*** Records supplied

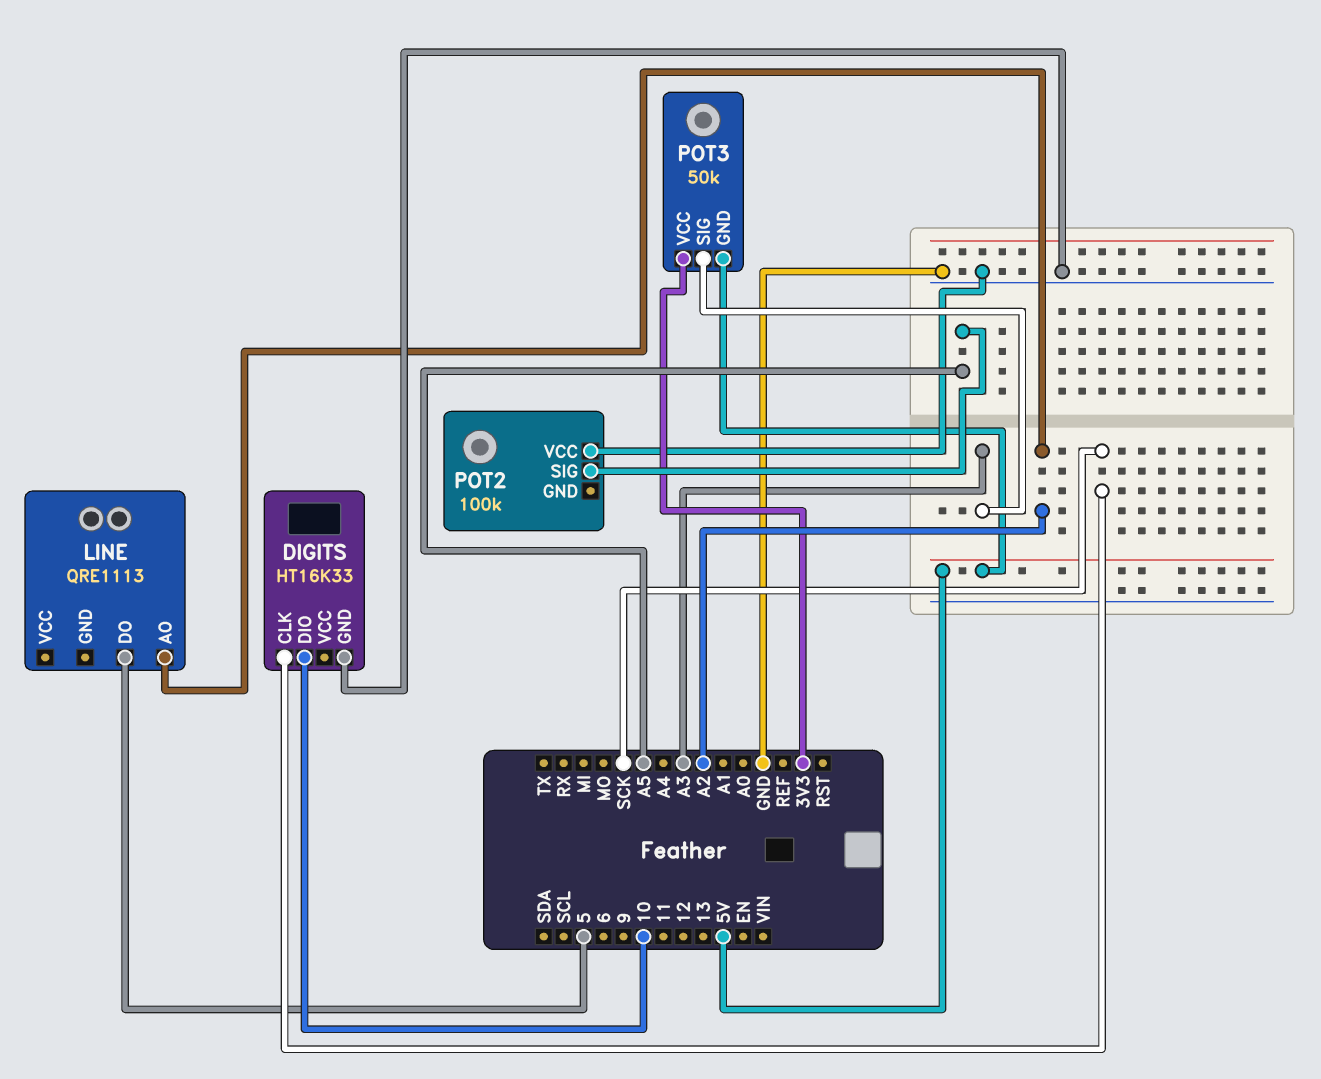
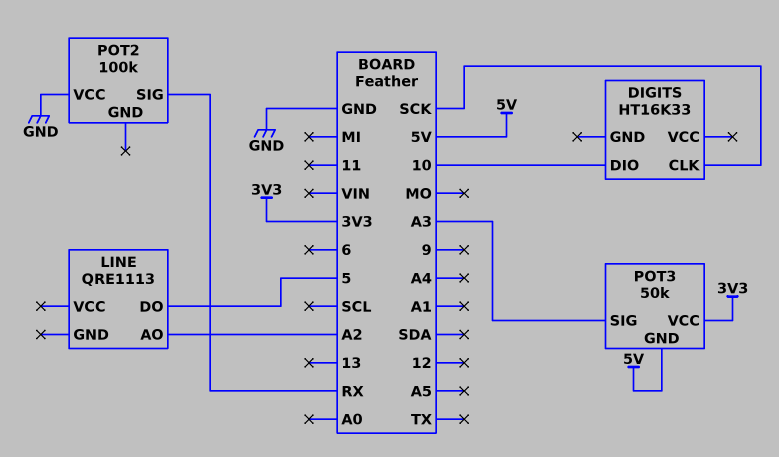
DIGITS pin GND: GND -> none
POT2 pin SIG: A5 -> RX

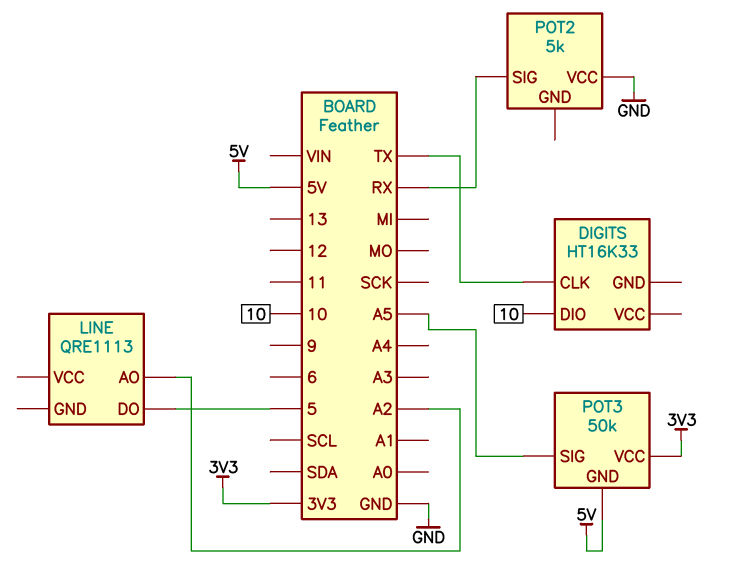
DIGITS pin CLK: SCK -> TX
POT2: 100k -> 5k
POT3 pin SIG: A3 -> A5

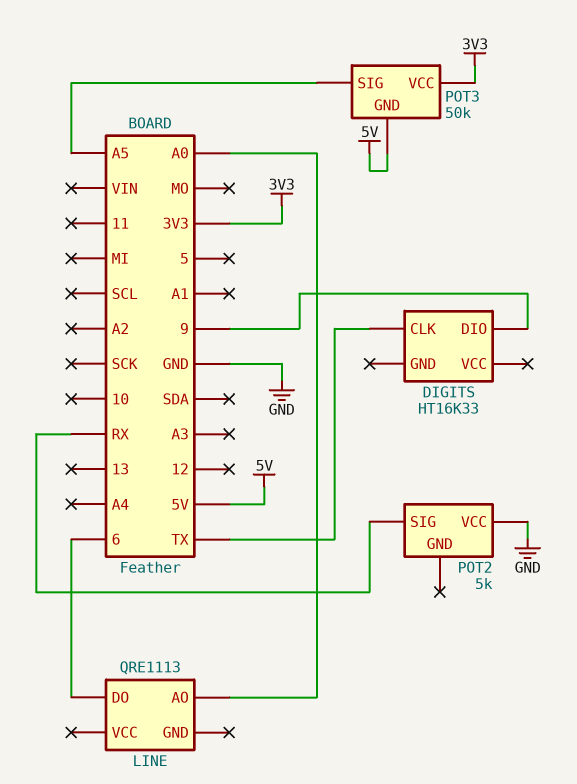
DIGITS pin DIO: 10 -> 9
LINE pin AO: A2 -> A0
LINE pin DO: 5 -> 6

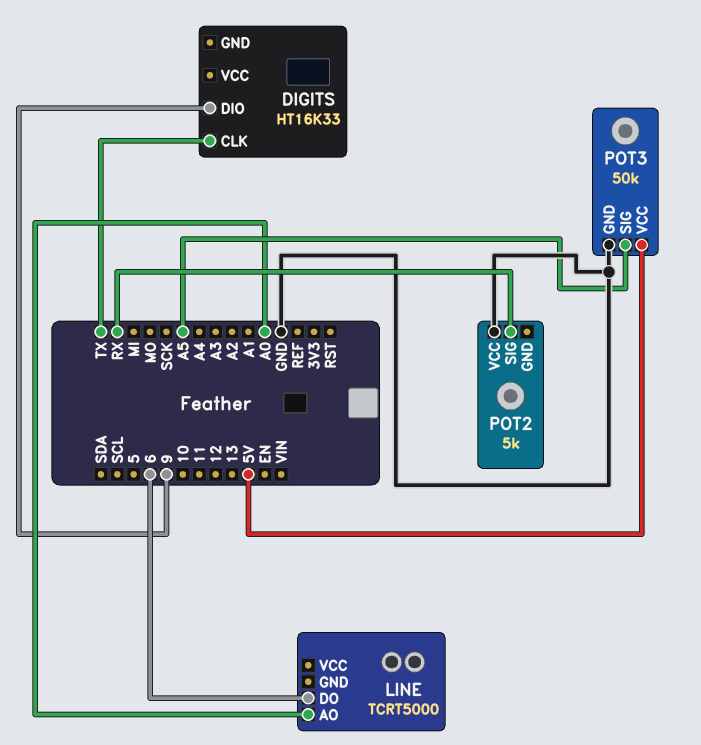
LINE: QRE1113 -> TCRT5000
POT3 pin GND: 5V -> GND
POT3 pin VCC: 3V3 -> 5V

******

### Assignment
Leaving the pictures out, give back each line above exactly.

### Answer space
DIGITS pin GND: GND -> none
POT2 pin SIG: A5 -> RX

DIGITS pin CLK: SCK -> TX
POT2: 100k -> 5k
POT3 pin SIG: A3 -> A5

DIGITS pin DIO: 10 -> 9
LINE pin AO: A2 -> A0
LINE pin DO: 5 -> 6

LINE: QRE1113 -> TCRT5000
POT3 pin GND: 5V -> GND
POT3 pin VCC: 3V3 -> 5V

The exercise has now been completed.